* Data to use:
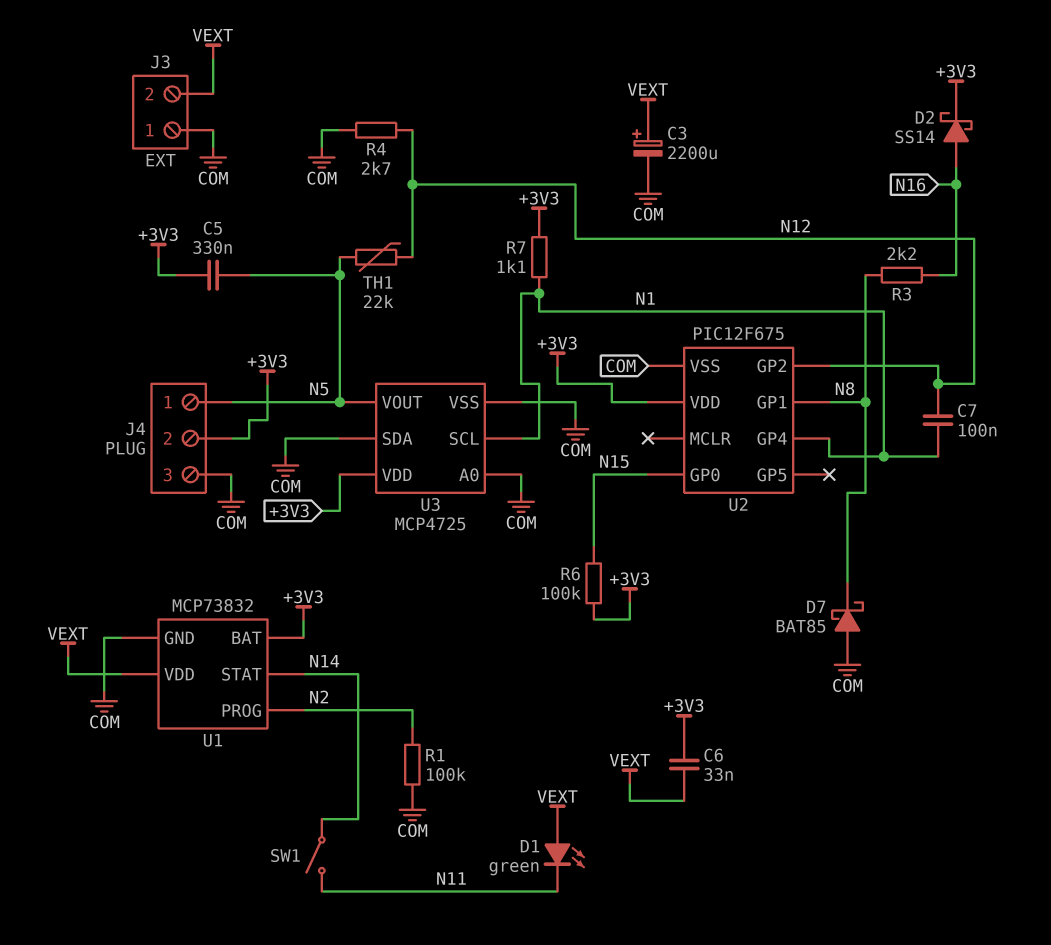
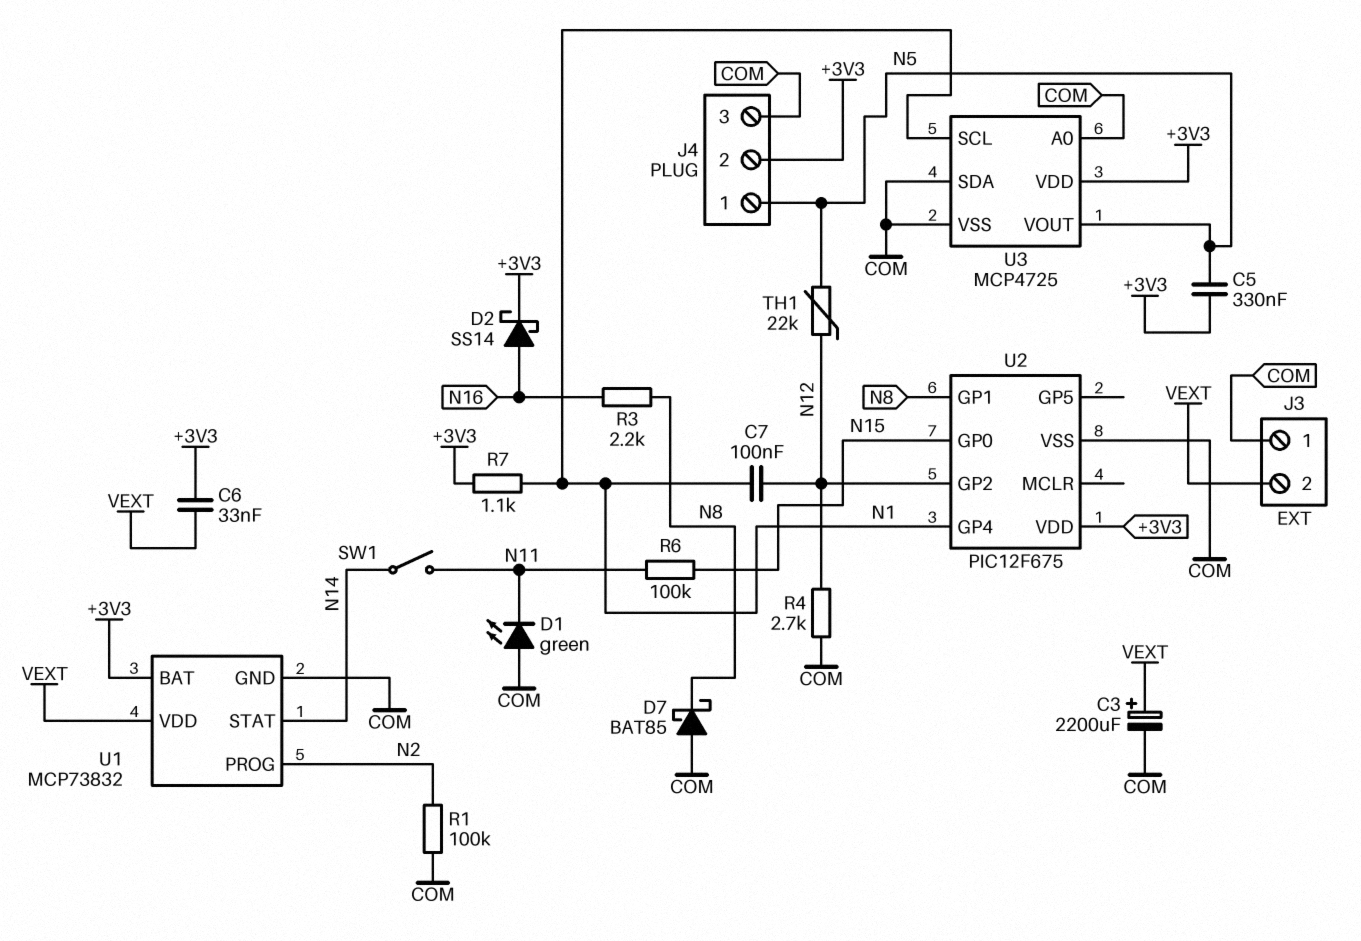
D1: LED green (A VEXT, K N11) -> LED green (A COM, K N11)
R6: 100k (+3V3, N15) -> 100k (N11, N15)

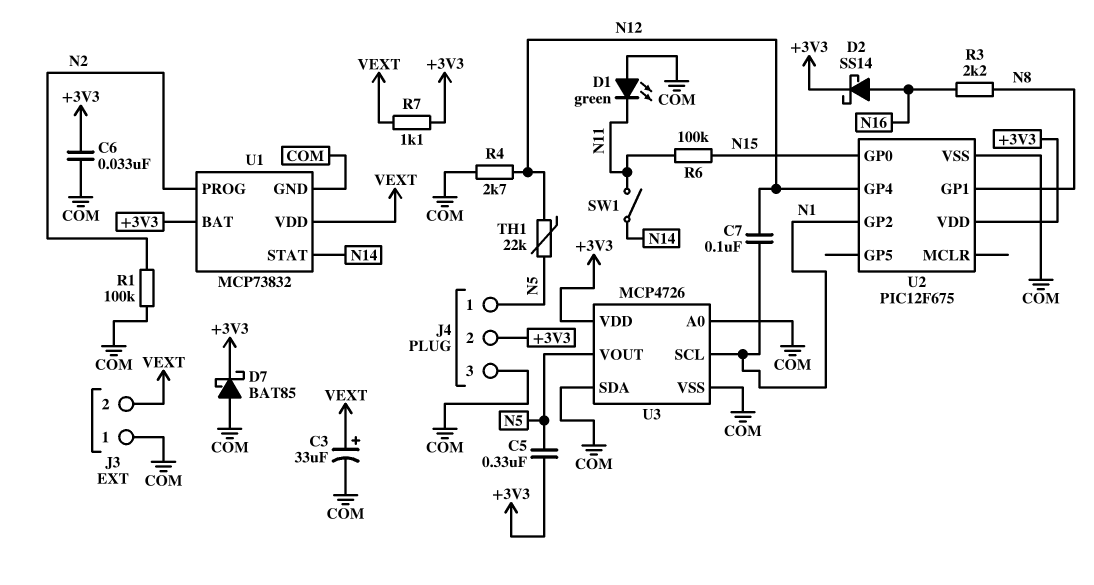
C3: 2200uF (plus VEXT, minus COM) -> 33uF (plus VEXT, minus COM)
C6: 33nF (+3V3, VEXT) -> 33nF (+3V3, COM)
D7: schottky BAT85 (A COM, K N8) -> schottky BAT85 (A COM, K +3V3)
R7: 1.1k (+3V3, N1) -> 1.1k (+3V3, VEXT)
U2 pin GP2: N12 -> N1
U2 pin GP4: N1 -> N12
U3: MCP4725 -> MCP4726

* Task to complete: Retype the listing exactly. Pictures do not belong in the copy.

* Task answer:
D1: LED green (A VEXT, K N11) -> LED green (A COM, K N11)
R6: 100k (+3V3, N15) -> 100k (N11, N15)

C3: 2200uF (plus VEXT, minus COM) -> 33uF (plus VEXT, minus COM)
C6: 33nF (+3V3, VEXT) -> 33nF (+3V3, COM)
D7: schottky BAT85 (A COM, K N8) -> schottky BAT85 (A COM, K +3V3)
R7: 1.1k (+3V3, N1) -> 1.1k (+3V3, VEXT)
U2 pin GP2: N12 -> N1
U2 pin GP4: N1 -> N12
U3: MCP4725 -> MCP4726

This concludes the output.